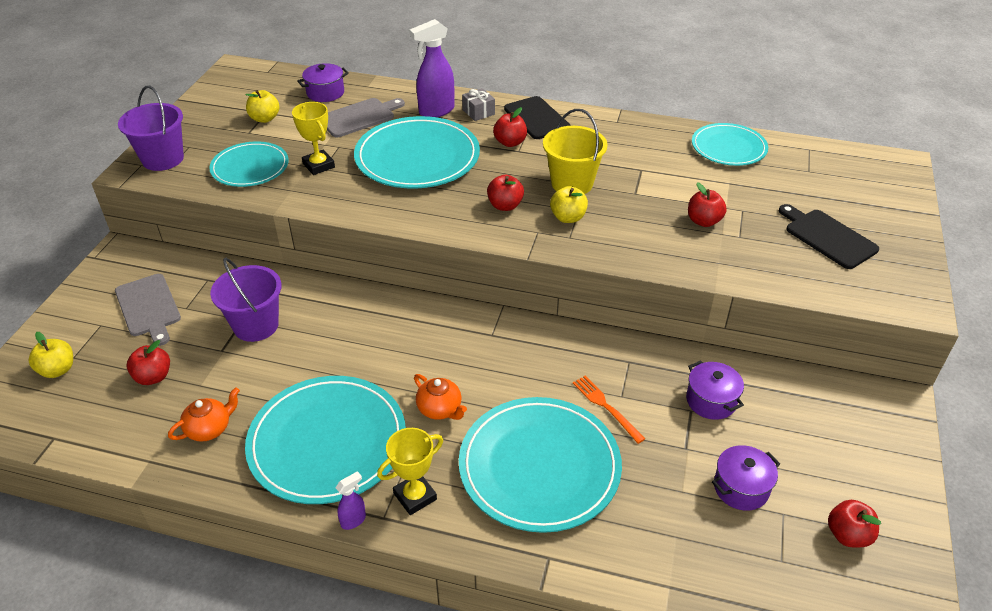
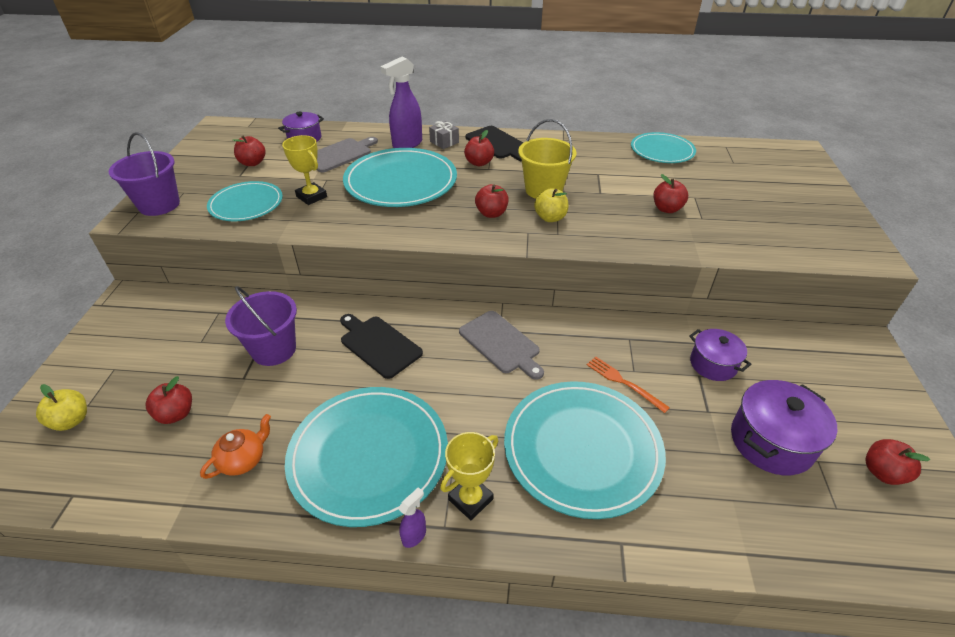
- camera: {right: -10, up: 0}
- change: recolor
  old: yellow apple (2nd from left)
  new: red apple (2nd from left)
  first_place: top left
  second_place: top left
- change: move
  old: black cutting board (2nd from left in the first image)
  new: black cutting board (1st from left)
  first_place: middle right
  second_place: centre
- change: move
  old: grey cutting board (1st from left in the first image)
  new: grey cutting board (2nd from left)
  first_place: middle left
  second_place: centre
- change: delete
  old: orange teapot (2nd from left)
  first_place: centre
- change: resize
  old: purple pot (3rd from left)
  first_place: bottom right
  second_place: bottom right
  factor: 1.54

● **WORK INSTRUCTION**:
Go through the data and gather every line that holds "change".

● **TASK RESULT**:
- change: recolor
- change: move
- change: move
- change: delete
- change: resize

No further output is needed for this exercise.